▸ How to complete this task: Type out the lines below exactly, from the first through the line holding "(799, 274) = (848, 272): yellow", and include no pictures.
+++
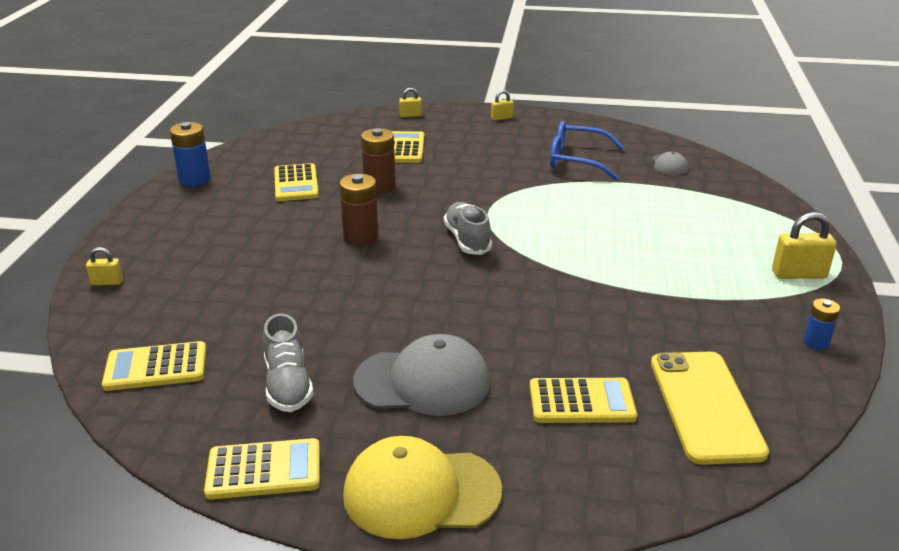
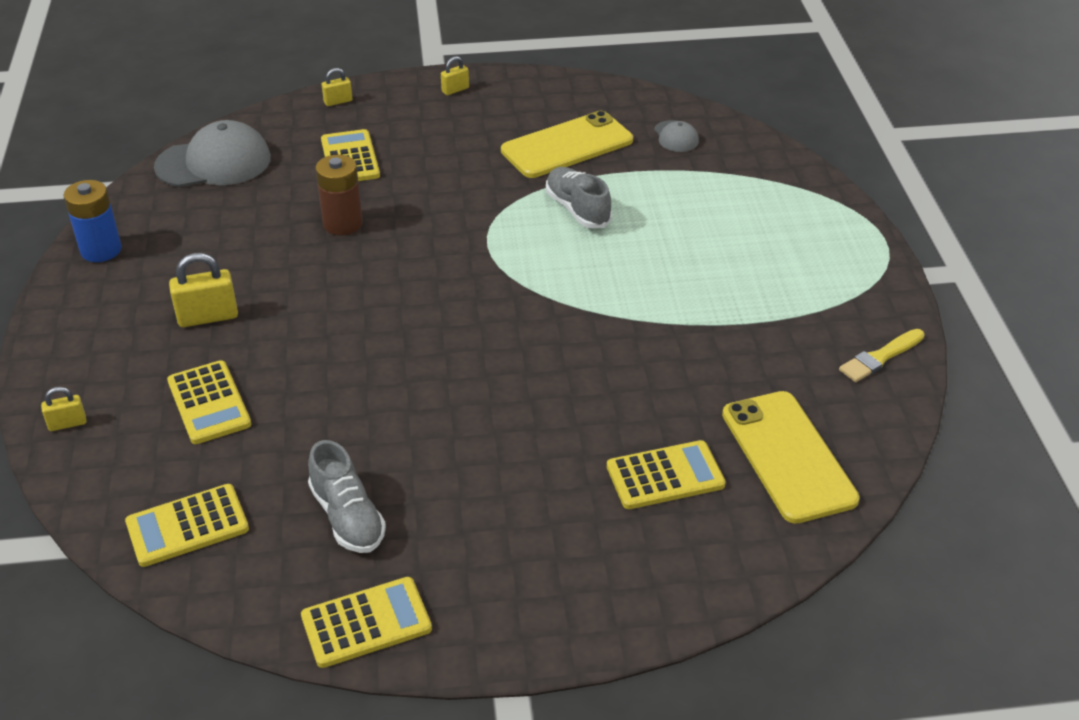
camera: 15 degrees left, 10 degrees up
(296, 183) = (236, 236): yellow calculator -> yellow calculator (209, 403)
(361, 237) = (349, 304): brown battery -> none
(421, 492) = (537, 612): yellow cap -> none
(423, 382) = (493, 485): grey cap -> grey cap (214, 162)
(467, 240) = (476, 287): grey shoe -> grey shoe (577, 209)
(577, 160) = (567, 146): blue glasses -> yellow phone
(799, 274) = (848, 272): yellow padlock -> yellow padlock (208, 317)
(816, 342) = (880, 357): blue battery -> yellow brush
+++
▸ Response for this exercise:
camera: 15 degrees left, 10 degrees up
(296, 183) = (236, 236): yellow calculator -> yellow calculator (209, 403)
(361, 237) = (349, 304): brown battery -> none
(421, 492) = (537, 612): yellow cap -> none
(423, 382) = (493, 485): grey cap -> grey cap (214, 162)
(467, 240) = (476, 287): grey shoe -> grey shoe (577, 209)
(577, 160) = (567, 146): blue glasses -> yellow phone
(799, 274) = (848, 272): yellow padlock -> yellow padlock (208, 317)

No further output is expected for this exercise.